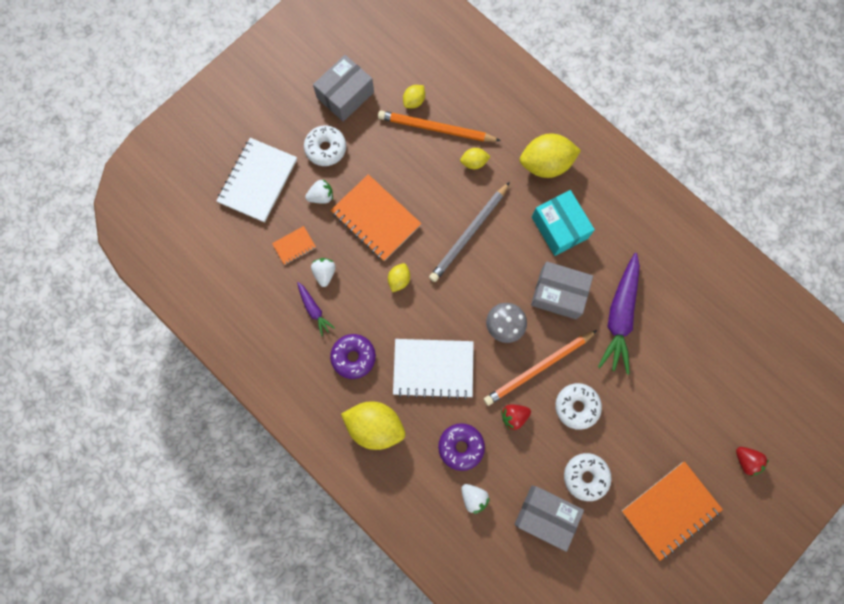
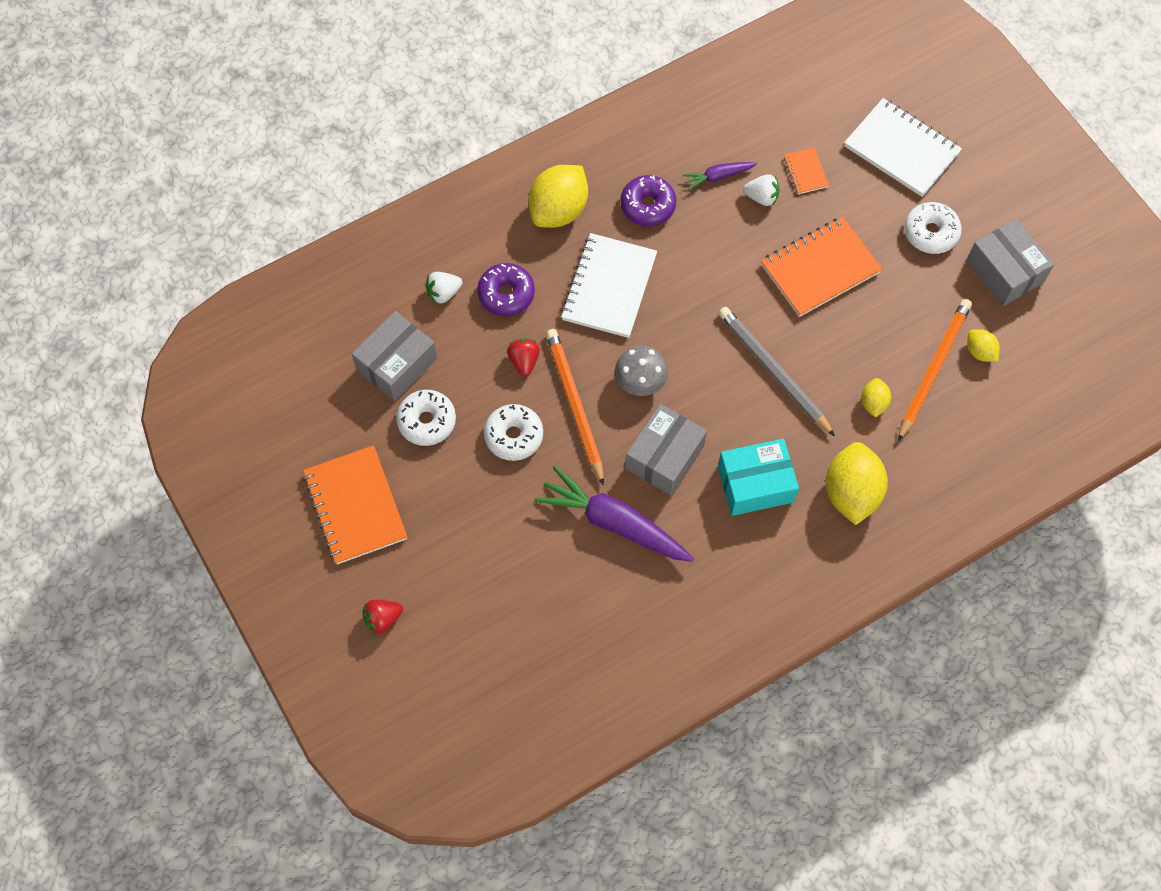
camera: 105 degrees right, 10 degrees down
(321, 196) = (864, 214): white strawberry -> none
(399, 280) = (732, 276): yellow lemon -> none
==
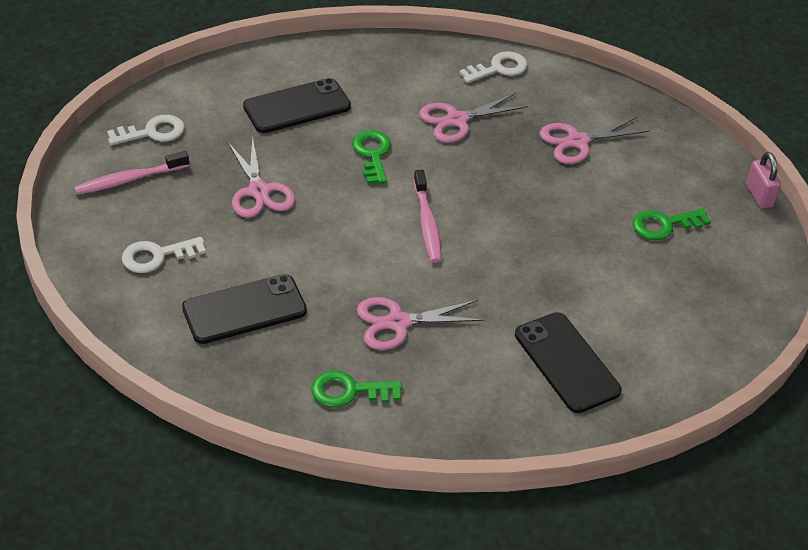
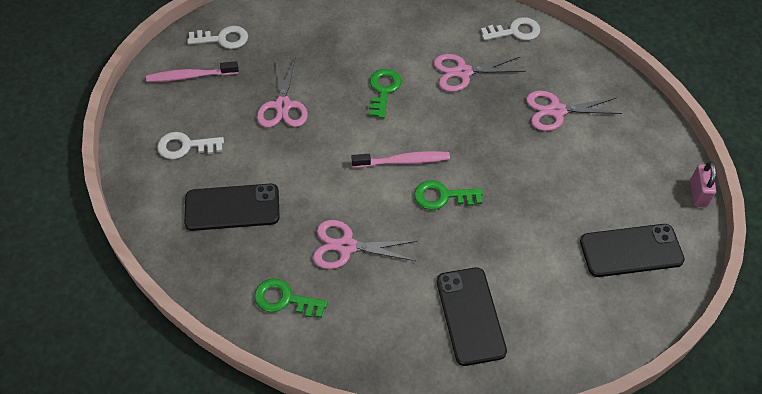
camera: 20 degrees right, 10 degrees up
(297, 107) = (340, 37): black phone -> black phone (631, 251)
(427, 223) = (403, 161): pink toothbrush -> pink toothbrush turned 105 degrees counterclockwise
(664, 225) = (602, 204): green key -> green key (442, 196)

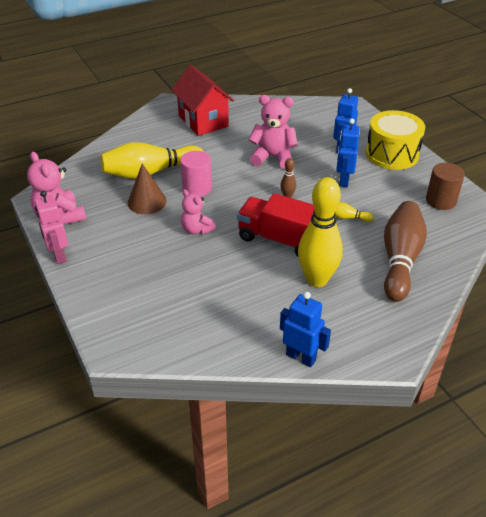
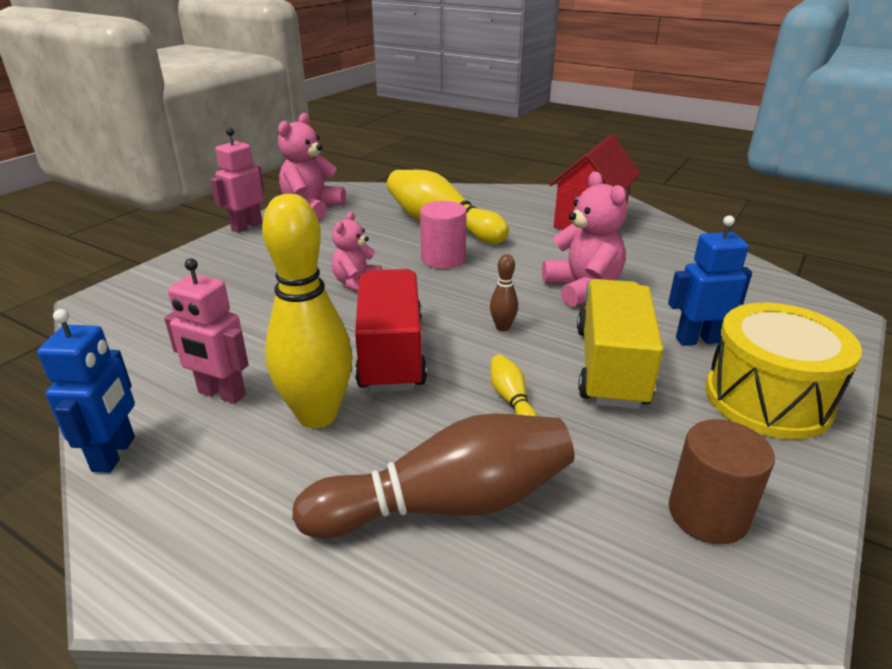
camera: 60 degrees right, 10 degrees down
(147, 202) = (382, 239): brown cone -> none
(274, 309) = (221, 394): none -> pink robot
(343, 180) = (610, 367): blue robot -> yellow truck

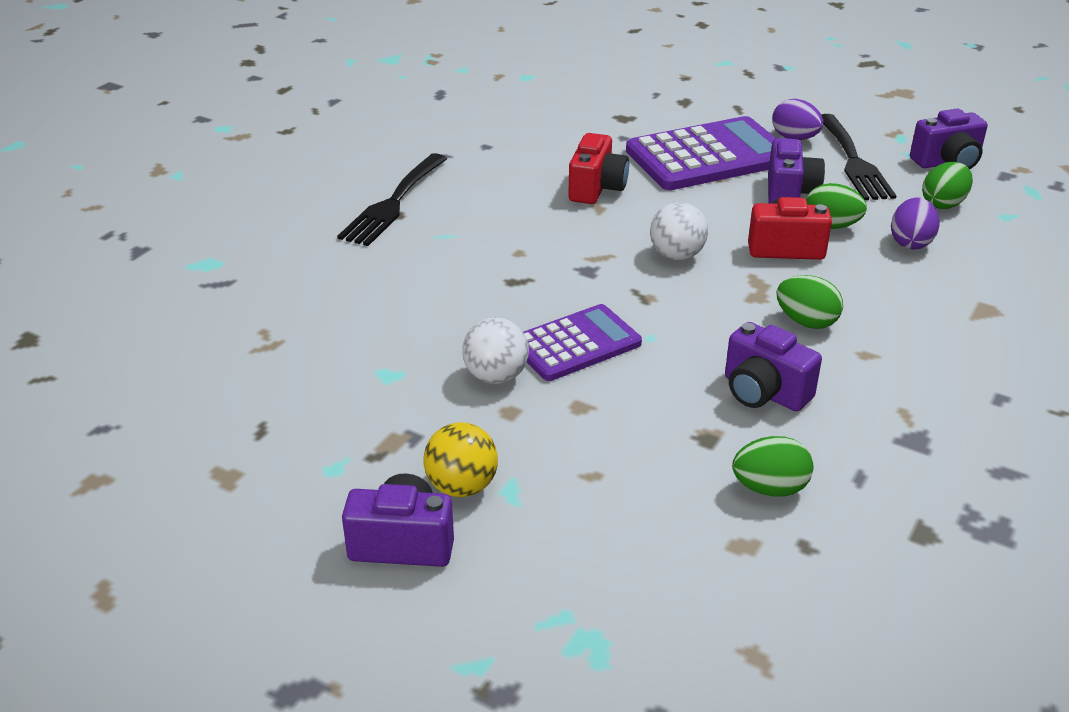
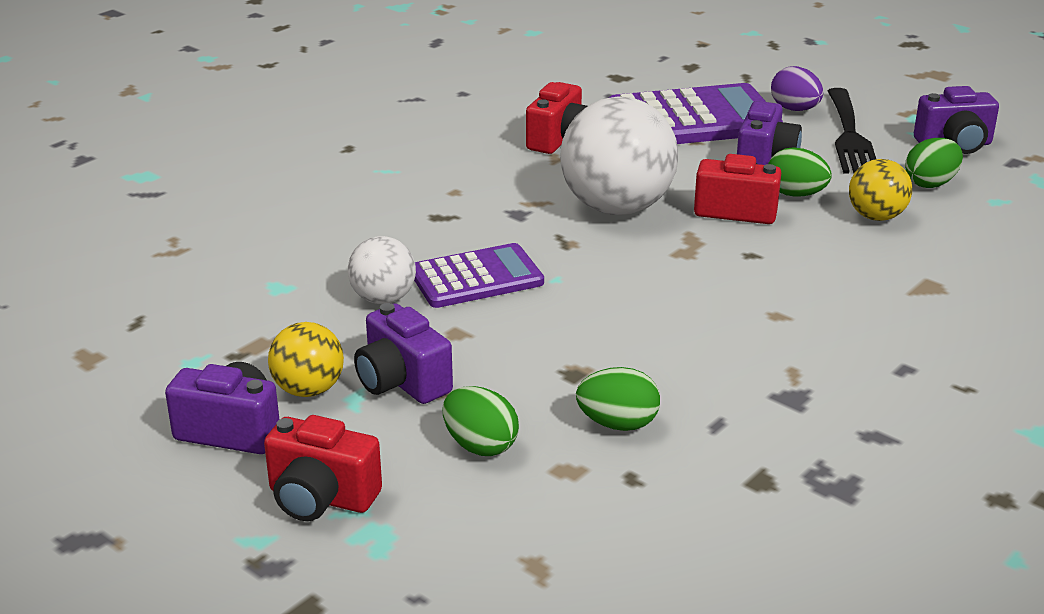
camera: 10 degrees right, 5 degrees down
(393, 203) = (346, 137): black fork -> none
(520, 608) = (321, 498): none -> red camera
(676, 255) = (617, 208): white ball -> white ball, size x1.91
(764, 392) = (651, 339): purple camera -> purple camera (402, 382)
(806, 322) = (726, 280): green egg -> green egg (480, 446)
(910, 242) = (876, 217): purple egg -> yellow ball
---
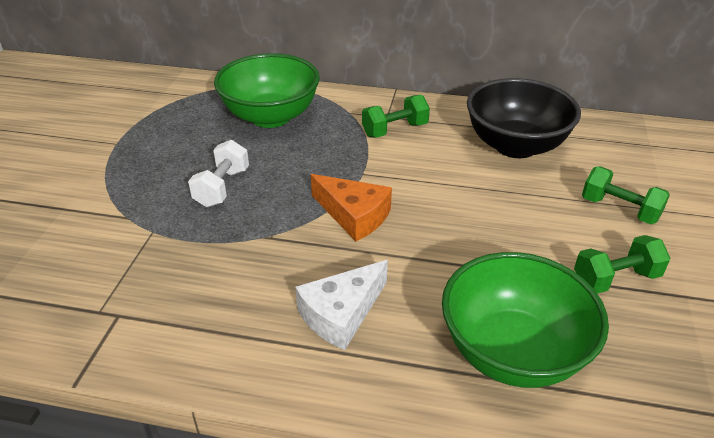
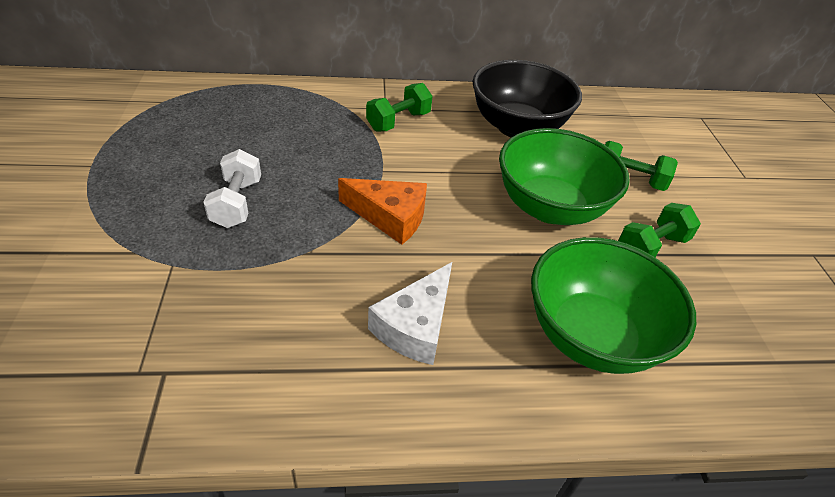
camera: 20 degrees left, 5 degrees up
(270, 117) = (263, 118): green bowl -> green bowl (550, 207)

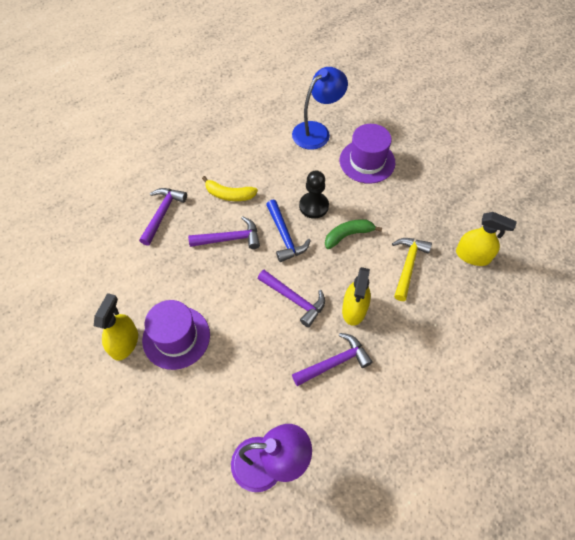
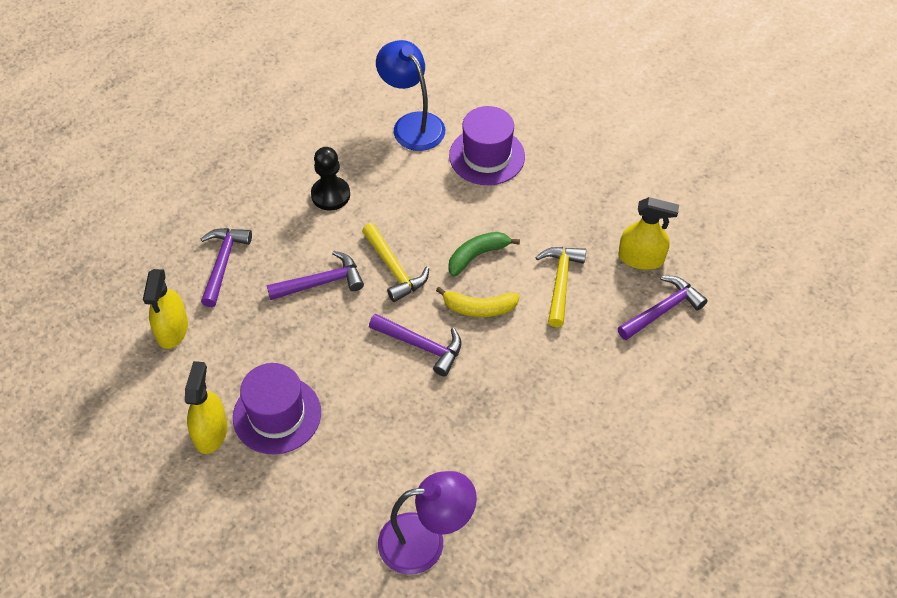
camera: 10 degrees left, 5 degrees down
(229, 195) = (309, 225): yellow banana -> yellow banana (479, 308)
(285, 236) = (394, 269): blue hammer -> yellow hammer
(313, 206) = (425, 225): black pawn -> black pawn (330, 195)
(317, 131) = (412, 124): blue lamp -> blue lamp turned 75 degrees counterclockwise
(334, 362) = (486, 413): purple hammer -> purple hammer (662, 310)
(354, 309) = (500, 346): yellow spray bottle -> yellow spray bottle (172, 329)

[Assignment] All lines of the entries above where "right" turns up should be reported.

[Written reply]
camera: 105 degrees right, 10 degrees down
camera: 20 degrees right, 10 degrees up
camera: 60 degrees right, 10 degrees down
camera: 10 degrees right, 5 degrees down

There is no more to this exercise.